* The task
Write each line exactly as it stands, from the line containing "none -> purple brick A6 level 2" through the end of the data.

*** Opening Stored data ***

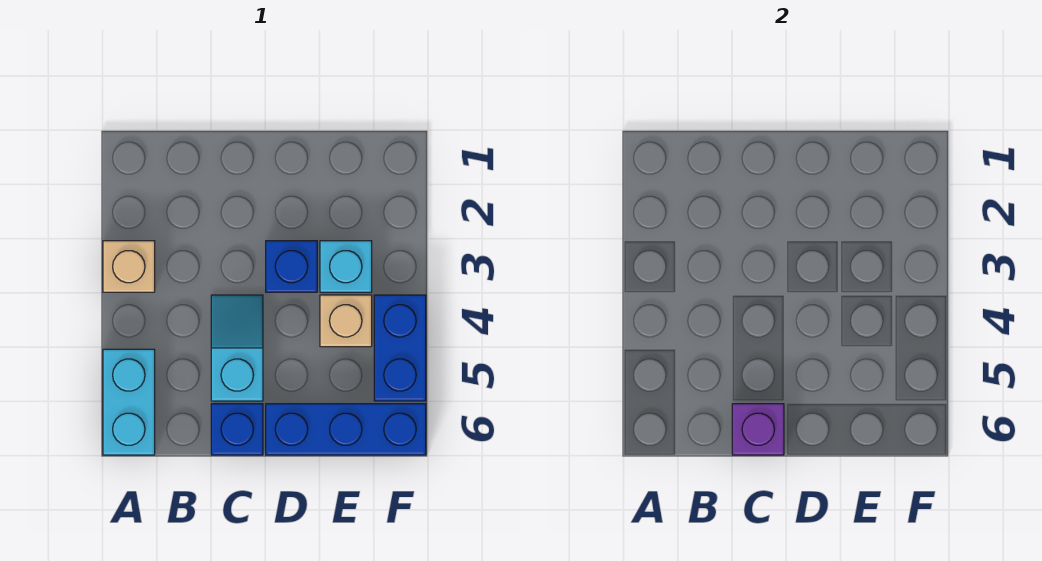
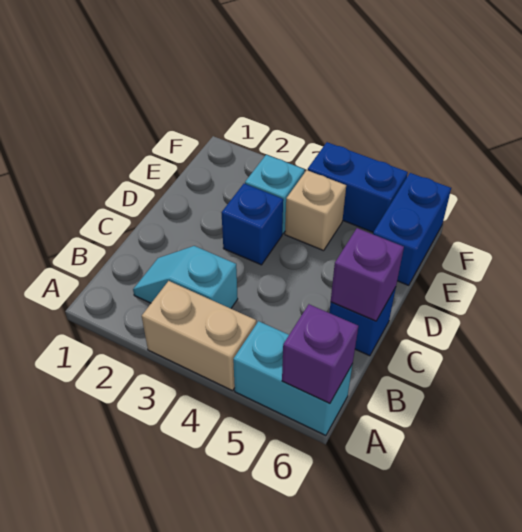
tan brick A3 level 1 -> tan brick A3:A4 level 1
none -> purple brick A6 level 2
cyan slope C4:C5 level 1 top 5 -> cyan slope B2:B3 level 1 top 3
blue brick D6:F6 level 1 -> blue brick E6:F6 level 1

*** Closing Stored data ***

* Answer space
none -> purple brick A6 level 2
cyan slope C4:C5 level 1 top 5 -> cyan slope B2:B3 level 1 top 3
blue brick D6:F6 level 1 -> blue brick E6:F6 level 1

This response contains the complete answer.